## Exercise description
Repeat the listing in full. Nothing may be added or left out.
-- Provided material follows --
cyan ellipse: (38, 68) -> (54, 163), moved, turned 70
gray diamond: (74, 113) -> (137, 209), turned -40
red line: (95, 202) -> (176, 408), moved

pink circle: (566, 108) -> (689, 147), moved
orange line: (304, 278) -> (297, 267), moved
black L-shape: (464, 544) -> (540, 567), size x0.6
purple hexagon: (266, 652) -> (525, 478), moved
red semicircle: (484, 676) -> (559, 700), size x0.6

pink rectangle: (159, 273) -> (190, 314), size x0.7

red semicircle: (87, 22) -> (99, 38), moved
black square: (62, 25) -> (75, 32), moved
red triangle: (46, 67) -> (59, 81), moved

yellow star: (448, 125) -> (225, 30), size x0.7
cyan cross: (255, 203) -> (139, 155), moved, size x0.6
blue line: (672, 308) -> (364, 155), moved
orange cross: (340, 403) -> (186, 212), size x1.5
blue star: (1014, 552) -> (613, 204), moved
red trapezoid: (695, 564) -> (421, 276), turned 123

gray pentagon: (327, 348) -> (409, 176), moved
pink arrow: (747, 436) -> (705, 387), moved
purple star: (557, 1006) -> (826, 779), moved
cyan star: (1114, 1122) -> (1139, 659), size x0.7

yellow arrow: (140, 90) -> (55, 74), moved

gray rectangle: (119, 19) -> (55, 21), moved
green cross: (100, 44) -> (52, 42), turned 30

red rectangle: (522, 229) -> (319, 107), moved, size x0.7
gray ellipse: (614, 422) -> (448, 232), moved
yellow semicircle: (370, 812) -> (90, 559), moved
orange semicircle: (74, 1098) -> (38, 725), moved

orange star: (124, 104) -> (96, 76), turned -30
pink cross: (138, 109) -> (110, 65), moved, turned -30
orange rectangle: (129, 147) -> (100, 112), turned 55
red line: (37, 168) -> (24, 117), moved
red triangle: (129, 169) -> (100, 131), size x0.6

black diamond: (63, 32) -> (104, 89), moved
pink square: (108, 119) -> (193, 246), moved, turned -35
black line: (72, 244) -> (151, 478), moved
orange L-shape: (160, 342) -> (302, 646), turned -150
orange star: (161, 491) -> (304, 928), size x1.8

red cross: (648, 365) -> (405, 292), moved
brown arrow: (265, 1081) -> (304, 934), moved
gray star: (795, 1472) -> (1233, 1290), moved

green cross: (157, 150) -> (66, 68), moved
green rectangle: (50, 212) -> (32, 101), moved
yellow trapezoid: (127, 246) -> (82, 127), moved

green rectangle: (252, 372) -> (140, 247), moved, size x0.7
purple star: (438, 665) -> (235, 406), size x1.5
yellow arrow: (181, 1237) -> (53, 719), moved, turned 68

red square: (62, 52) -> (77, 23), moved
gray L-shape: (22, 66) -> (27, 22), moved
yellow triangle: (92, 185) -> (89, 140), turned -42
-- Provided material concluded --
## Your response
cyan ellipse: (38, 68) -> (54, 163), moved, turned 70
gray diamond: (74, 113) -> (137, 209), turned -40
red line: (95, 202) -> (176, 408), moved

pink circle: (566, 108) -> (689, 147), moved
orange line: (304, 278) -> (297, 267), moved
black L-shape: (464, 544) -> (540, 567), size x0.6
purple hexagon: (266, 652) -> (525, 478), moved
red semicircle: (484, 676) -> (559, 700), size x0.6

pink rectangle: (159, 273) -> (190, 314), size x0.7

red semicircle: (87, 22) -> (99, 38), moved
black square: (62, 25) -> (75, 32), moved
red triangle: (46, 67) -> (59, 81), moved

yellow star: (448, 125) -> (225, 30), size x0.7
cyan cross: (255, 203) -> (139, 155), moved, size x0.6
blue line: (672, 308) -> (364, 155), moved
orange cross: (340, 403) -> (186, 212), size x1.5
blue star: (1014, 552) -> (613, 204), moved
red trapezoid: (695, 564) -> (421, 276), turned 123

gray pentagon: (327, 348) -> (409, 176), moved
pink arrow: (747, 436) -> (705, 387), moved
purple star: (557, 1006) -> (826, 779), moved
cyan star: (1114, 1122) -> (1139, 659), size x0.7

yellow arrow: (140, 90) -> (55, 74), moved

gray rectangle: (119, 19) -> (55, 21), moved
green cross: (100, 44) -> (52, 42), turned 30

red rectangle: (522, 229) -> (319, 107), moved, size x0.7
gray ellipse: (614, 422) -> (448, 232), moved
yellow semicircle: (370, 812) -> (90, 559), moved
orange semicircle: (74, 1098) -> (38, 725), moved

orange star: (124, 104) -> (96, 76), turned -30
pink cross: (138, 109) -> (110, 65), moved, turned -30
orange rectangle: (129, 147) -> (100, 112), turned 55
red line: (37, 168) -> (24, 117), moved
red triangle: (129, 169) -> (100, 131), size x0.6

black diamond: (63, 32) -> (104, 89), moved
pink square: (108, 119) -> (193, 246), moved, turned -35
black line: (72, 244) -> (151, 478), moved
orange L-shape: (160, 342) -> (302, 646), turned -150
orange star: (161, 491) -> (304, 928), size x1.8

red cross: (648, 365) -> (405, 292), moved
brown arrow: (265, 1081) -> (304, 934), moved
gray star: (795, 1472) -> (1233, 1290), moved

green cross: (157, 150) -> (66, 68), moved
green rectangle: (50, 212) -> (32, 101), moved
yellow trapezoid: (127, 246) -> (82, 127), moved

green rectangle: (252, 372) -> (140, 247), moved, size x0.7
purple star: (438, 665) -> (235, 406), size x1.5
yellow arrow: (181, 1237) -> (53, 719), moved, turned 68

red square: (62, 52) -> (77, 23), moved
gray L-shape: (22, 66) -> (27, 22), moved
yellow triangle: (92, 185) -> (89, 140), turned -42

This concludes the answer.